* YOUR INSTRUCTIONS
Among the entries below, please repeat exactly and only the lines from the line containing "tan brick H9:I9" to the line containing "tan brick N6:O6", both lines included.

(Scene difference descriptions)
★ ★ ★

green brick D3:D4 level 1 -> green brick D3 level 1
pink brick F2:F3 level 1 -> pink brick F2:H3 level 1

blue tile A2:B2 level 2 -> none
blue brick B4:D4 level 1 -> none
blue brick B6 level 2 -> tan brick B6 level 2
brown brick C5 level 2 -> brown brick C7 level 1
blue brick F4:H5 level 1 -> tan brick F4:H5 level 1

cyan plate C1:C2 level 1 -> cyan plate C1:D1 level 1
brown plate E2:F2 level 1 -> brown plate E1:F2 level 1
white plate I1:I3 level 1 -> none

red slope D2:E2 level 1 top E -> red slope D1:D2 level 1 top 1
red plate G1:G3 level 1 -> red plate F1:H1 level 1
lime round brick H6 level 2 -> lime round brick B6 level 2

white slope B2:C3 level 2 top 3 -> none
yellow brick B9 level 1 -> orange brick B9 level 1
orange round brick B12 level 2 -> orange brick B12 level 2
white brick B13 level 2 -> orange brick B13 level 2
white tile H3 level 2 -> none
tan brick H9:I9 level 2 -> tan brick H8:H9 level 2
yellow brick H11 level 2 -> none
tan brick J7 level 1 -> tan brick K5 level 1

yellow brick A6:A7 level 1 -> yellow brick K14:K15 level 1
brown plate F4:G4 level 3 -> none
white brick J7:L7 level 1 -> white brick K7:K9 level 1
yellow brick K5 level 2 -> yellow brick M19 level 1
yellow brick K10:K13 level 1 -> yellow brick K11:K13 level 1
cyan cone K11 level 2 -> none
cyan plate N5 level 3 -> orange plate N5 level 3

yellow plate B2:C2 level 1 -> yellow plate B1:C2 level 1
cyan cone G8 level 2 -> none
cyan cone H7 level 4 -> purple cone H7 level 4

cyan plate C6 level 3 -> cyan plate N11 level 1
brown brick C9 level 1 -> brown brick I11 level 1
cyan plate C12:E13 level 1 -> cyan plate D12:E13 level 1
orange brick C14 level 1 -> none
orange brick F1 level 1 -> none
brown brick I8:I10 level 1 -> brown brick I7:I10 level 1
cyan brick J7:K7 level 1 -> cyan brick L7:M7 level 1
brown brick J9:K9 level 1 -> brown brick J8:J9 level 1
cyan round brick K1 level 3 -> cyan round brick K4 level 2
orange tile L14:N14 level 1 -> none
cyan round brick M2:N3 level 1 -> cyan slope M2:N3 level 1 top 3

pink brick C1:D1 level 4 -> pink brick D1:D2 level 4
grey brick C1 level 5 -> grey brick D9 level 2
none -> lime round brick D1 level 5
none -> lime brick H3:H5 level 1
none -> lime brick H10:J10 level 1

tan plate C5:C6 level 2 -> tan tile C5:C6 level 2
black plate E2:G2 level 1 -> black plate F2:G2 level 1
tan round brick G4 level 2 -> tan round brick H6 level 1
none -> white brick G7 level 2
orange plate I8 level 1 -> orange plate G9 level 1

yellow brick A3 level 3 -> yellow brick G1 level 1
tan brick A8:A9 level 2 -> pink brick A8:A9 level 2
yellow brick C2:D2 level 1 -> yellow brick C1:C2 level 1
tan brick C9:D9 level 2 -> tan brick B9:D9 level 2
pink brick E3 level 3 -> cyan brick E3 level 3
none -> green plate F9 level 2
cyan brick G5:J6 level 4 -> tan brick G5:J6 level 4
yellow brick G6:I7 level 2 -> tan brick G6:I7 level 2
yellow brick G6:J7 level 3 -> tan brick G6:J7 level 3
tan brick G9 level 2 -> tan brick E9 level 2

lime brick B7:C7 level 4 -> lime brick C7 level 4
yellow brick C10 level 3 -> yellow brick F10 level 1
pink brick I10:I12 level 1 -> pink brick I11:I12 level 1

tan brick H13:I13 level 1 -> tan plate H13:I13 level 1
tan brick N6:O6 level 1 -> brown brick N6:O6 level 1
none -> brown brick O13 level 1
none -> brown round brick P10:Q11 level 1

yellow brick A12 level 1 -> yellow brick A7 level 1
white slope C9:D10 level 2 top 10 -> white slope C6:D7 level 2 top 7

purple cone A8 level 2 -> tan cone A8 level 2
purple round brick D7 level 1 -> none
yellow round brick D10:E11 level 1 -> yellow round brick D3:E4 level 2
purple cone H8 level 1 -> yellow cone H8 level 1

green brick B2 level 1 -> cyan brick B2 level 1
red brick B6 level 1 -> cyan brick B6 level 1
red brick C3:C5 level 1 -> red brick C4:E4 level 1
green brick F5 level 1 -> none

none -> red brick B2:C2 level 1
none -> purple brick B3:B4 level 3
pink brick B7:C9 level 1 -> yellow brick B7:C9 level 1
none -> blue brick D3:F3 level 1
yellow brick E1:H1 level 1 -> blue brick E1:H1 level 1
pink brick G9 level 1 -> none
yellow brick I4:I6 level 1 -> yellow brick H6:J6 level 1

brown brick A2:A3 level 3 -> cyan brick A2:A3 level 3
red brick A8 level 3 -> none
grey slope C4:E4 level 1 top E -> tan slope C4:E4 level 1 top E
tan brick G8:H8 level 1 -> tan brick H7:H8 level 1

★ ★ ★

* ANSWER BOX
tan brick H9:I9 level 2 -> tan brick H8:H9 level 2
yellow brick H11 level 2 -> none
tan brick J7 level 1 -> tan brick K5 level 1

yellow brick A6:A7 level 1 -> yellow brick K14:K15 level 1
brown plate F4:G4 level 3 -> none
white brick J7:L7 level 1 -> white brick K7:K9 level 1
yellow brick K5 level 2 -> yellow brick M19 level 1
yellow brick K10:K13 level 1 -> yellow brick K11:K13 level 1
cyan cone K11 level 2 -> none
cyan plate N5 level 3 -> orange plate N5 level 3

yellow plate B2:C2 level 1 -> yellow plate B1:C2 level 1
cyan cone G8 level 2 -> none
cyan cone H7 level 4 -> purple cone H7 level 4

cyan plate C6 level 3 -> cyan plate N11 level 1
brown brick C9 level 1 -> brown brick I11 level 1
cyan plate C12:E13 level 1 -> cyan plate D12:E13 level 1
orange brick C14 level 1 -> none
orange brick F1 level 1 -> none
brown brick I8:I10 level 1 -> brown brick I7:I10 level 1
cyan brick J7:K7 level 1 -> cyan brick L7:M7 level 1
brown brick J9:K9 level 1 -> brown brick J8:J9 level 1
cyan round brick K1 level 3 -> cyan round brick K4 level 2
orange tile L14:N14 level 1 -> none
cyan round brick M2:N3 level 1 -> cyan slope M2:N3 level 1 top 3

pink brick C1:D1 level 4 -> pink brick D1:D2 level 4
grey brick C1 level 5 -> grey brick D9 level 2
none -> lime round brick D1 level 5
none -> lime brick H3:H5 level 1
none -> lime brick H10:J10 level 1

tan plate C5:C6 level 2 -> tan tile C5:C6 level 2
black plate E2:G2 level 1 -> black plate F2:G2 level 1
tan round brick G4 level 2 -> tan round brick H6 level 1
none -> white brick G7 level 2
orange plate I8 level 1 -> orange plate G9 level 1

yellow brick A3 level 3 -> yellow brick G1 level 1
tan brick A8:A9 level 2 -> pink brick A8:A9 level 2
yellow brick C2:D2 level 1 -> yellow brick C1:C2 level 1
tan brick C9:D9 level 2 -> tan brick B9:D9 level 2
pink brick E3 level 3 -> cyan brick E3 level 3
none -> green plate F9 level 2
cyan brick G5:J6 level 4 -> tan brick G5:J6 level 4
yellow brick G6:I7 level 2 -> tan brick G6:I7 level 2
yellow brick G6:J7 level 3 -> tan brick G6:J7 level 3
tan brick G9 level 2 -> tan brick E9 level 2

lime brick B7:C7 level 4 -> lime brick C7 level 4
yellow brick C10 level 3 -> yellow brick F10 level 1
pink brick I10:I12 level 1 -> pink brick I11:I12 level 1

tan brick H13:I13 level 1 -> tan plate H13:I13 level 1
tan brick N6:O6 level 1 -> brown brick N6:O6 level 1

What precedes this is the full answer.